*WHAT TO DO*
Repeat the records in full. No pictures belong in the copy.

*INPUT DATA*
※ ※ ※
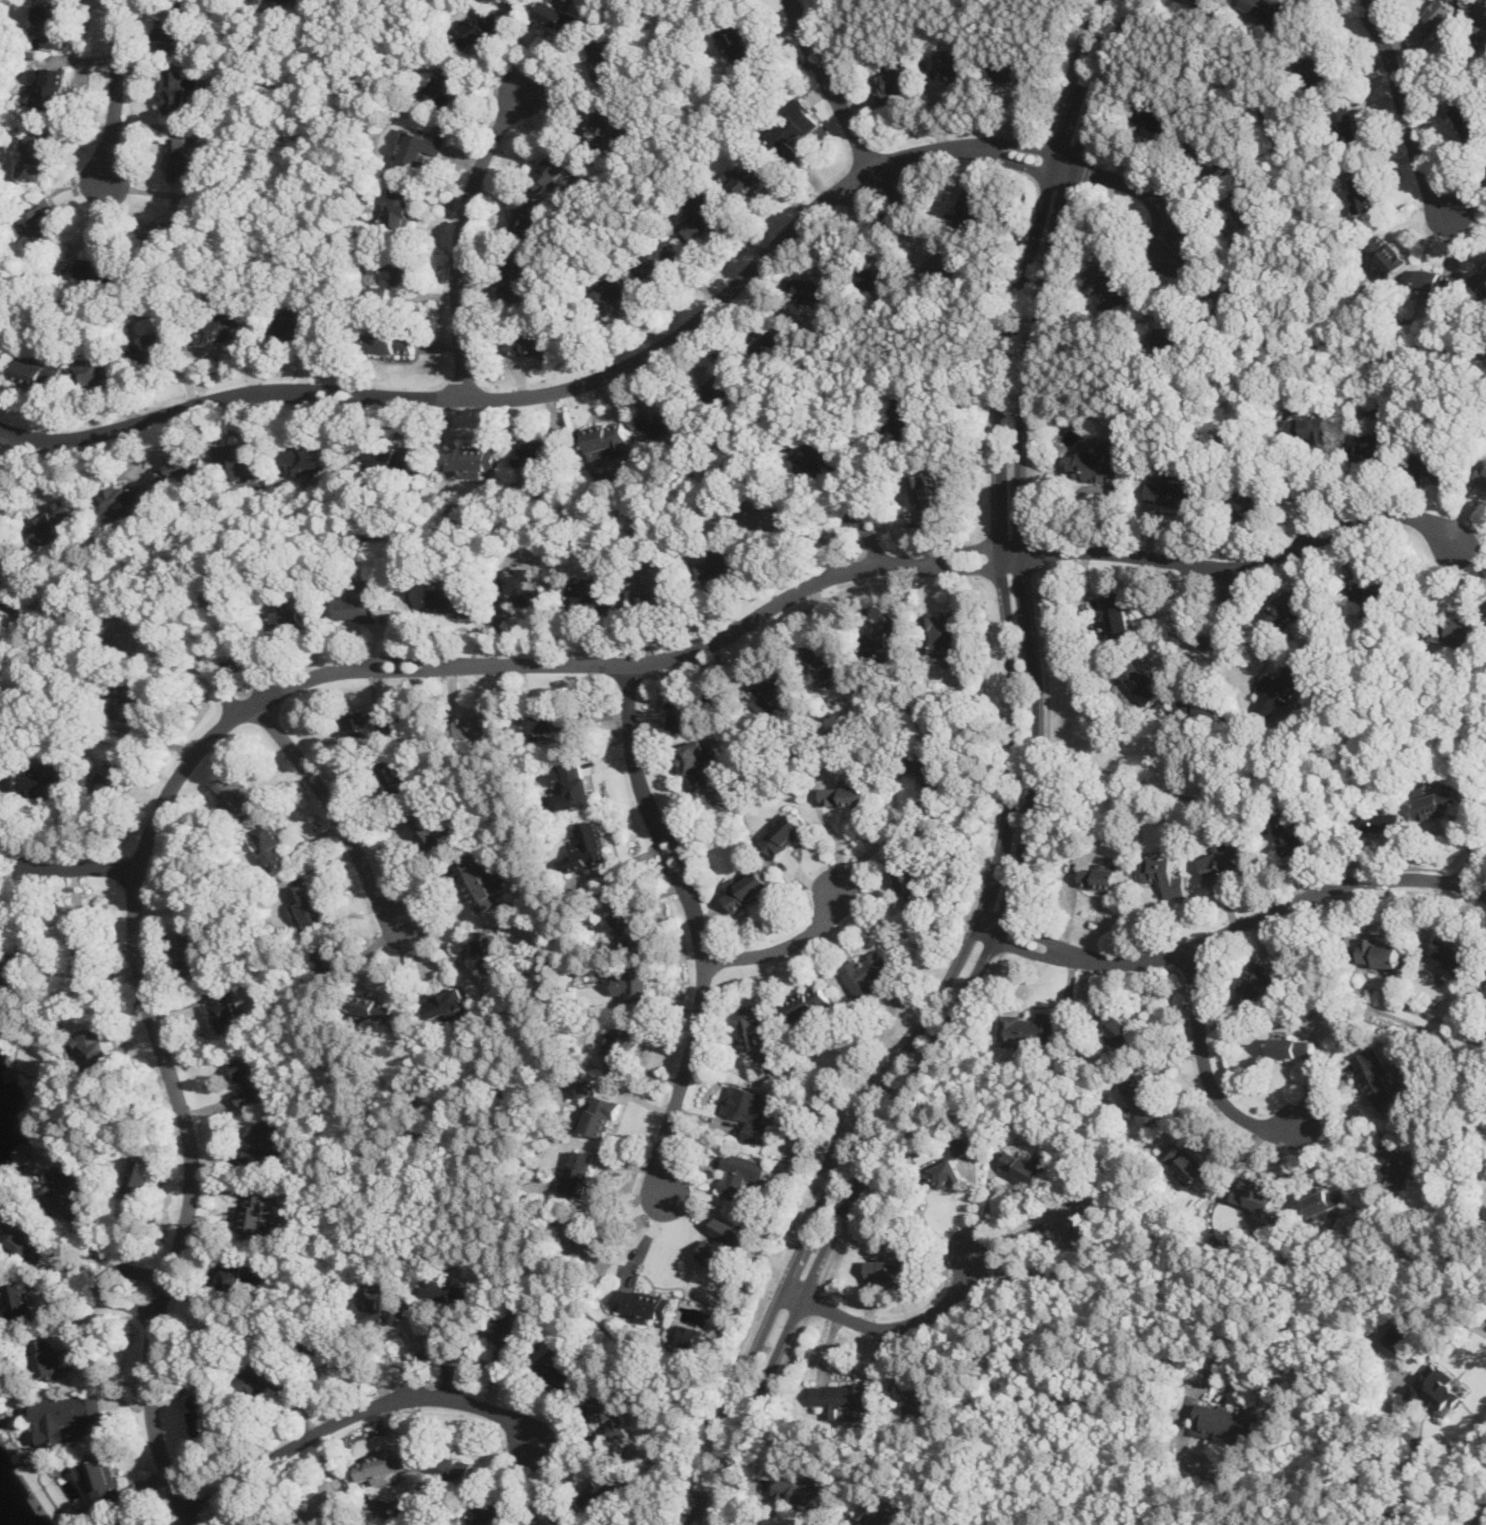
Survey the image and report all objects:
building: (278, 0)
building: (830, 1)
building: (1210, 2)
road: (959, 4)
building: (1267, 9)
building: (557, 15)
building: (1436, 18)
building: (1479, 22)
building: (51, 23)
building: (479, 25)
road: (371, 28)
building: (174, 33)
building: (738, 41)
road: (303, 49)
road: (1289, 49)
building: (605, 58)
building: (1317, 66)
building: (952, 73)
building: (1011, 73)
road: (1116, 78)
road: (338, 80)
building: (51, 84)
building: (446, 84)
road: (832, 85)
road: (757, 86)
building: (894, 86)
building: (179, 89)
road: (116, 92)
road: (1402, 106)
road: (709, 108)
building: (1153, 116)
building: (1466, 119)
building: (616, 123)
building: (1345, 123)
building: (792, 126)
road: (1280, 144)
building: (417, 145)
building: (34, 155)
building: (180, 159)
building: (1212, 160)
building: (555, 170)
road: (1086, 170)
building: (747, 176)
road: (642, 191)
building: (1362, 193)
building: (1245, 206)
building: (402, 207)
building: (971, 207)
building: (698, 215)
building: (525, 216)
building: (43, 219)
building: (169, 229)
road: (462, 234)
building: (1387, 254)
building: (657, 259)
building: (942, 263)
building: (101, 268)
building: (392, 268)
road: (206, 270)
building: (880, 277)
building: (519, 278)
building: (1481, 279)
building: (1434, 281)
road: (17, 283)
building: (1109, 286)
building: (819, 288)
building: (1226, 291)
building: (615, 294)
building: (292, 322)
building: (221, 328)
building: (776, 336)
building: (1172, 338)
building: (392, 342)
building: (531, 343)
building: (156, 351)
road: (641, 357)
road: (1041, 359)
road: (1246, 362)
building: (101, 369)
building: (37, 372)
building: (726, 374)
building: (905, 414)
building: (663, 420)
building: (1309, 428)
building: (607, 439)
building: (1371, 444)
building: (1120, 445)
building: (534, 453)
building: (816, 457)
building: (308, 458)
building: (467, 458)
building: (244, 459)
building: (392, 459)
building: (1433, 463)
building: (1093, 466)
building: (180, 468)
road: (11, 472)
road: (876, 476)
building: (1481, 477)
road: (1097, 487)
road: (1312, 491)
building: (1172, 492)
building: (925, 494)
building: (124, 499)
building: (1250, 503)
building: (769, 515)
building: (56, 523)
road: (848, 523)
road: (1035, 553)
building: (721, 564)
road: (1243, 566)
building: (658, 584)
building: (521, 587)
building: (10, 588)
building: (1372, 594)
building: (223, 597)
building: (593, 597)
building: (453, 600)
building: (361, 606)
building: (1285, 608)
building: (1117, 615)
building: (299, 616)
building: (139, 628)
building: (1453, 631)
building: (944, 633)
building: (888, 638)
road: (1203, 644)
building: (828, 663)
building: (1143, 683)
building: (774, 692)
building: (1271, 693)
building: (132, 701)
road: (416, 705)
building: (1194, 706)
building: (685, 714)
building: (553, 721)
building: (368, 722)
building: (480, 724)
road: (831, 730)
road: (215, 735)
road: (1049, 741)
building: (0, 761)
building: (699, 762)
building: (929, 768)
road: (1221, 771)
building: (395, 774)
building: (116, 775)
building: (49, 783)
building: (574, 783)
road: (1022, 791)
building: (847, 792)
building: (235, 795)
road: (324, 795)
building: (1438, 801)
building: (1384, 820)
building: (430, 831)
building: (785, 833)
building: (1292, 837)
road: (879, 841)
building: (270, 843)
building: (588, 847)
building: (1224, 859)
road: (1470, 861)
road: (68, 868)
building: (1164, 874)
building: (1101, 875)
building: (480, 882)
building: (746, 886)
building: (909, 886)
building: (307, 903)
road: (1237, 926)
building: (626, 927)
road: (697, 927)
road: (1008, 932)
building: (85, 945)
road: (783, 945)
building: (194, 950)
building: (490, 952)
building: (1381, 952)
building: (1453, 956)
building: (328, 961)
building: (18, 971)
building: (866, 975)
building: (1256, 982)
building: (633, 985)
building: (1485, 991)
building: (808, 1000)
building: (447, 1005)
building: (227, 1007)
building: (373, 1007)
road: (289, 1016)
building: (752, 1024)
building: (1027, 1029)
building: (1116, 1029)
road: (1455, 1044)
building: (1292, 1046)
building: (95, 1047)
building: (623, 1050)
road: (1204, 1068)
road: (486, 1070)
building: (251, 1077)
building: (1376, 1078)
road: (392, 1079)
building: (586, 1087)
building: (1138, 1096)
building: (751, 1109)
building: (601, 1114)
road: (908, 1119)
building: (266, 1141)
building: (1185, 1162)
building: (1396, 1163)
building: (949, 1164)
building: (1025, 1165)
building: (580, 1172)
building: (740, 1174)
building: (142, 1178)
building: (74, 1192)
building: (1255, 1196)
building: (1327, 1198)
road: (970, 1202)
building: (258, 1210)
building: (1067, 1224)
building: (24, 1233)
building: (587, 1234)
road: (505, 1240)
road: (646, 1240)
building: (725, 1242)
building: (893, 1269)
road: (1106, 1270)
building: (243, 1274)
road: (141, 1288)
building: (451, 1290)
building: (22, 1299)
building: (380, 1301)
road: (812, 1301)
building: (643, 1302)
road: (788, 1305)
road: (900, 1325)
building: (688, 1334)
building: (507, 1335)
building: (1402, 1337)
building: (321, 1342)
road: (432, 1349)
building: (55, 1359)
building: (558, 1366)
building: (265, 1377)
building: (1435, 1388)
building: (919, 1394)
building: (842, 1398)
road: (358, 1410)
building: (205, 1412)
building: (612, 1413)
building: (66, 1419)
road: (759, 1419)
building: (1225, 1421)
building: (384, 1463)
road: (1389, 1463)
building: (452, 1465)
building: (102, 1480)
building: (601, 1488)
building: (795, 1491)
road: (1234, 1497)
building: (326, 1502)
building: (495, 1513)
building: (875, 1513)
road: (1472, 1516)
building: (129, 1521)
building: (565, 1523)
※ ※ ※
*TASK ANSWER*
Survey the image and report all objects:
building: (278, 0)
building: (830, 1)
building: (1210, 2)
road: (959, 4)
building: (1267, 9)
building: (557, 15)
building: (1436, 18)
building: (1479, 22)
building: (51, 23)
building: (479, 25)
road: (371, 28)
building: (174, 33)
building: (738, 41)
road: (303, 49)
road: (1289, 49)
building: (605, 58)
building: (1317, 66)
building: (952, 73)
building: (1011, 73)
road: (1116, 78)
road: (338, 80)
building: (51, 84)
building: (446, 84)
road: (832, 85)
road: (757, 86)
building: (894, 86)
building: (179, 89)
road: (116, 92)
road: (1402, 106)
road: (709, 108)
building: (1153, 116)
building: (1466, 119)
building: (616, 123)
building: (1345, 123)
building: (792, 126)
road: (1280, 144)
building: (417, 145)
building: (34, 155)
building: (180, 159)
building: (1212, 160)
building: (555, 170)
road: (1086, 170)
building: (747, 176)
road: (642, 191)
building: (1362, 193)
building: (1245, 206)
building: (402, 207)
building: (971, 207)
building: (698, 215)
building: (525, 216)
building: (43, 219)
building: (169, 229)
road: (462, 234)
building: (1387, 254)
building: (657, 259)
building: (942, 263)
building: (101, 268)
building: (392, 268)
road: (206, 270)
building: (880, 277)
building: (519, 278)
building: (1481, 279)
building: (1434, 281)
road: (17, 283)
building: (1109, 286)
building: (819, 288)
building: (1226, 291)
building: (615, 294)
building: (292, 322)
building: (221, 328)
building: (776, 336)
building: (1172, 338)
building: (392, 342)
building: (531, 343)
building: (156, 351)
road: (641, 357)
road: (1041, 359)
road: (1246, 362)
building: (101, 369)
building: (37, 372)
building: (726, 374)
building: (905, 414)
building: (663, 420)
building: (1309, 428)
building: (607, 439)
building: (1371, 444)
building: (1120, 445)
building: (534, 453)
building: (816, 457)
building: (308, 458)
building: (467, 458)
building: (244, 459)
building: (392, 459)
building: (1433, 463)
building: (1093, 466)
building: (180, 468)
road: (11, 472)
road: (876, 476)
building: (1481, 477)
road: (1097, 487)
road: (1312, 491)
building: (1172, 492)
building: (925, 494)
building: (124, 499)
building: (1250, 503)
building: (769, 515)
building: (56, 523)
road: (848, 523)
road: (1035, 553)
building: (721, 564)
road: (1243, 566)
building: (658, 584)
building: (521, 587)
building: (10, 588)
building: (1372, 594)
building: (223, 597)
building: (593, 597)
building: (453, 600)
building: (361, 606)
building: (1285, 608)
building: (1117, 615)
building: (299, 616)
building: (139, 628)
building: (1453, 631)
building: (944, 633)
building: (888, 638)
road: (1203, 644)
building: (828, 663)
building: (1143, 683)
building: (774, 692)
building: (1271, 693)
building: (132, 701)
road: (416, 705)
building: (1194, 706)
building: (685, 714)
building: (553, 721)
building: (368, 722)
building: (480, 724)
road: (831, 730)
road: (215, 735)
road: (1049, 741)
building: (0, 761)
building: (699, 762)
building: (929, 768)
road: (1221, 771)
building: (395, 774)
building: (116, 775)
building: (49, 783)
building: (574, 783)
road: (1022, 791)
building: (847, 792)
building: (235, 795)
road: (324, 795)
building: (1438, 801)
building: (1384, 820)
building: (430, 831)
building: (785, 833)
building: (1292, 837)
road: (879, 841)
building: (270, 843)
building: (588, 847)
building: (1224, 859)
road: (1470, 861)
road: (68, 868)
building: (1164, 874)
building: (1101, 875)
building: (480, 882)
building: (746, 886)
building: (909, 886)
building: (307, 903)
road: (1237, 926)
building: (626, 927)
road: (697, 927)
road: (1008, 932)
building: (85, 945)
road: (783, 945)
building: (194, 950)
building: (490, 952)
building: (1381, 952)
building: (1453, 956)
building: (328, 961)
building: (18, 971)
building: (866, 975)
building: (1256, 982)
building: (633, 985)
building: (1485, 991)
building: (808, 1000)
building: (447, 1005)
building: (227, 1007)
building: (373, 1007)
road: (289, 1016)
building: (752, 1024)
building: (1027, 1029)
building: (1116, 1029)
road: (1455, 1044)
building: (1292, 1046)
building: (95, 1047)
building: (623, 1050)
road: (1204, 1068)
road: (486, 1070)
building: (251, 1077)
building: (1376, 1078)
road: (392, 1079)
building: (586, 1087)
building: (1138, 1096)
building: (751, 1109)
building: (601, 1114)
road: (908, 1119)
building: (266, 1141)
building: (1185, 1162)
building: (1396, 1163)
building: (949, 1164)
building: (1025, 1165)
building: (580, 1172)
building: (740, 1174)
building: (142, 1178)
building: (74, 1192)
building: (1255, 1196)
building: (1327, 1198)
road: (970, 1202)
building: (258, 1210)
building: (1067, 1224)
building: (24, 1233)
building: (587, 1234)
road: (505, 1240)
road: (646, 1240)
building: (725, 1242)
building: (893, 1269)
road: (1106, 1270)
building: (243, 1274)
road: (141, 1288)
building: (451, 1290)
building: (22, 1299)
building: (380, 1301)
road: (812, 1301)
building: (643, 1302)
road: (788, 1305)
road: (900, 1325)
building: (688, 1334)
building: (507, 1335)
building: (1402, 1337)
building: (321, 1342)
road: (432, 1349)
building: (55, 1359)
building: (558, 1366)
building: (265, 1377)
building: (1435, 1388)
building: (919, 1394)
building: (842, 1398)
road: (358, 1410)
building: (205, 1412)
building: (612, 1413)
building: (66, 1419)
road: (759, 1419)
building: (1225, 1421)
building: (384, 1463)
road: (1389, 1463)
building: (452, 1465)
building: (102, 1480)
building: (601, 1488)
building: (795, 1491)
road: (1234, 1497)
building: (326, 1502)
building: (495, 1513)
building: (875, 1513)
road: (1472, 1516)
building: (129, 1521)
building: (565, 1523)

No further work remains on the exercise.